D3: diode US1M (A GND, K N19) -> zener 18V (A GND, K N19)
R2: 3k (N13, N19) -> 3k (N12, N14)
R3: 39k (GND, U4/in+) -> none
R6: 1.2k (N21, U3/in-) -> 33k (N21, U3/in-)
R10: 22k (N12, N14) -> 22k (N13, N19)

* * *

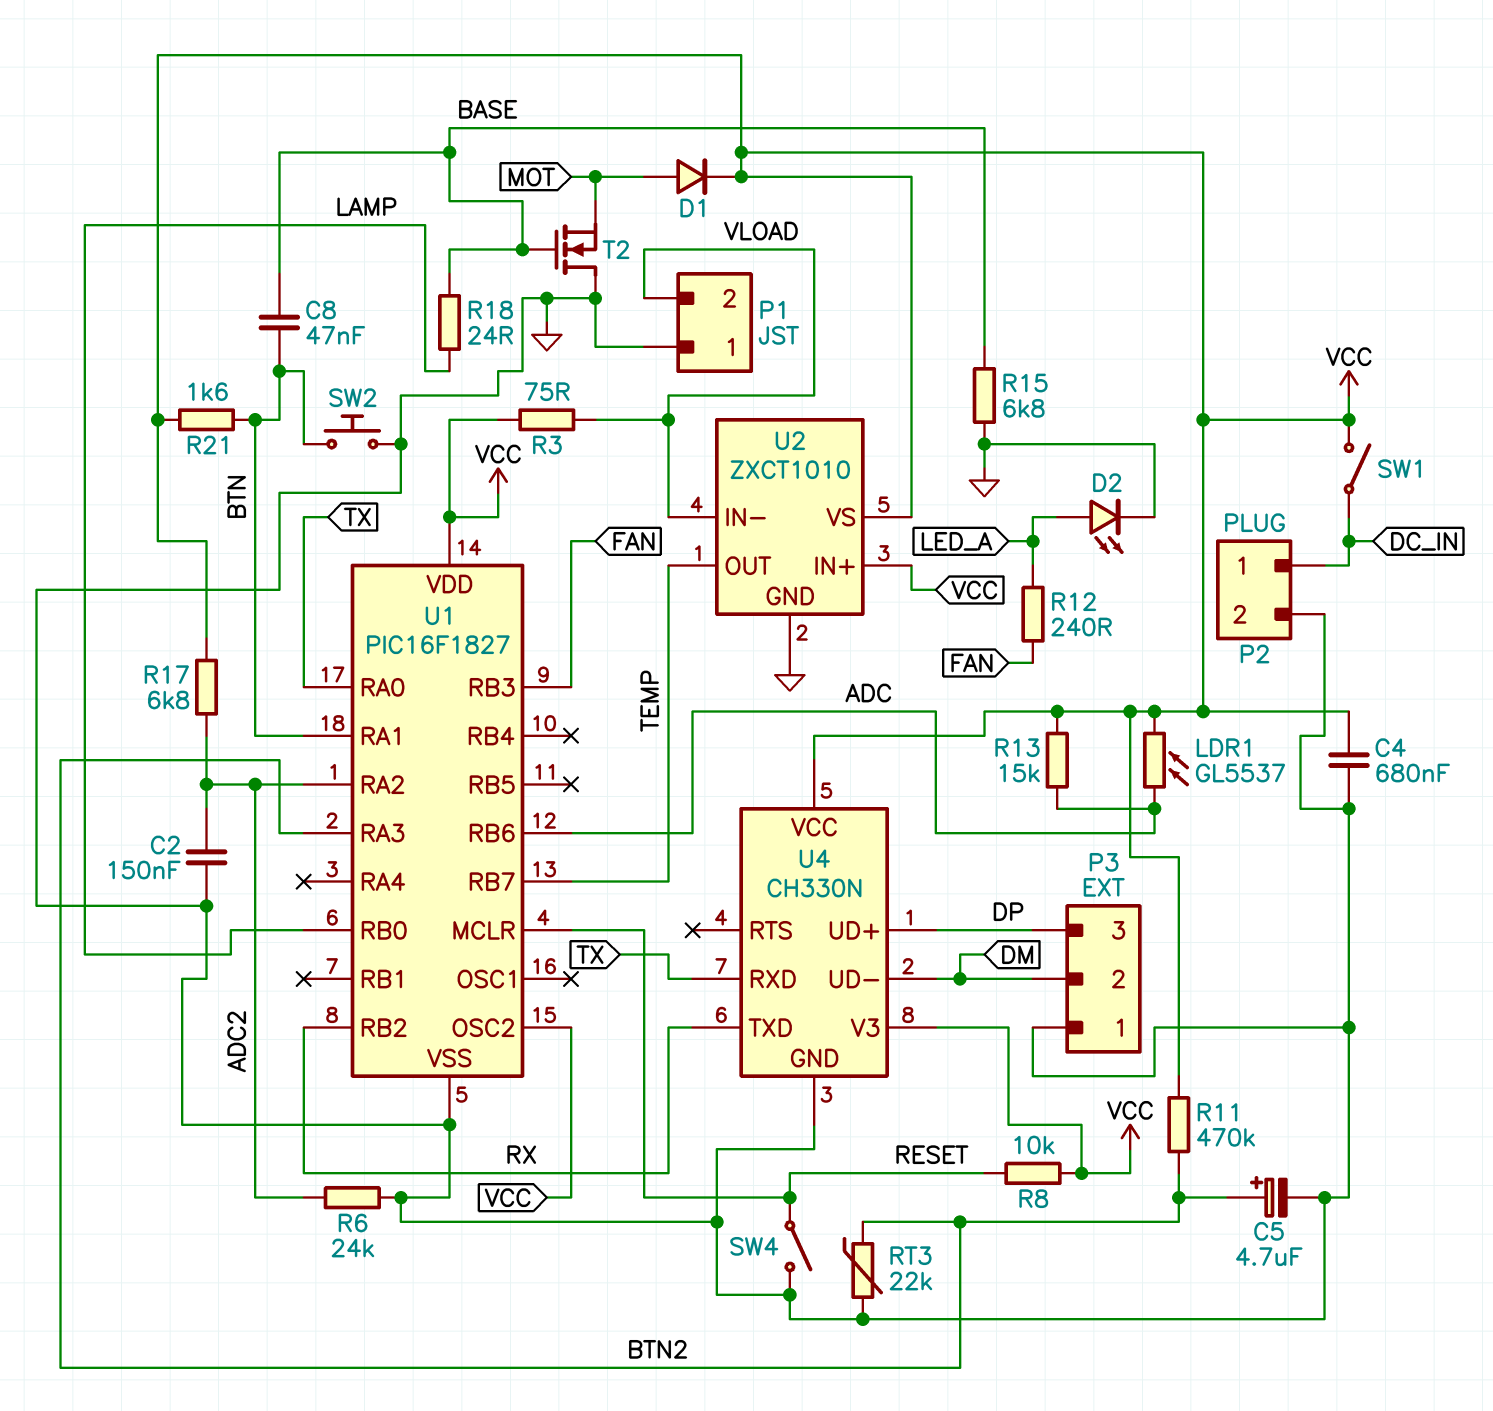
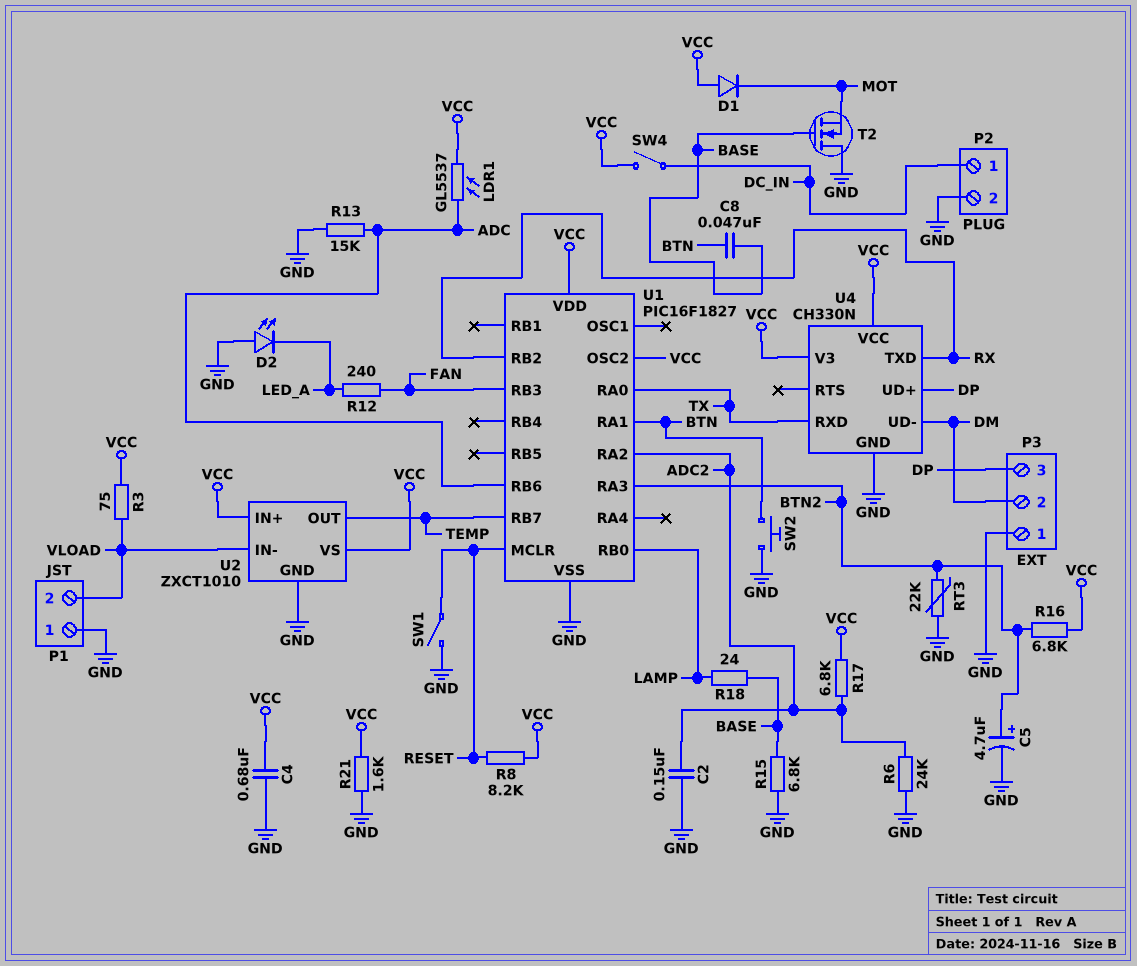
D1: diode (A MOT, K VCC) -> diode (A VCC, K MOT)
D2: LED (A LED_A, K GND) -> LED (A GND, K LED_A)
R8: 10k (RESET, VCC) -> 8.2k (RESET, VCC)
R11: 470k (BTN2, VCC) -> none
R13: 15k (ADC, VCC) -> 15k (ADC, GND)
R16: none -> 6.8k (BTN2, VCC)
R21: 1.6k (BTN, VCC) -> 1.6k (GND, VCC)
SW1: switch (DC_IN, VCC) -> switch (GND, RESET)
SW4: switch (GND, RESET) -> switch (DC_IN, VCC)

What you have to do: Collect every line from the records above that contains the word "RESET".

Task answer:
R8: 10k (RESET, VCC) -> 8.2k (RESET, VCC)
SW1: switch (DC_IN, VCC) -> switch (GND, RESET)
SW4: switch (GND, RESET) -> switch (DC_IN, VCC)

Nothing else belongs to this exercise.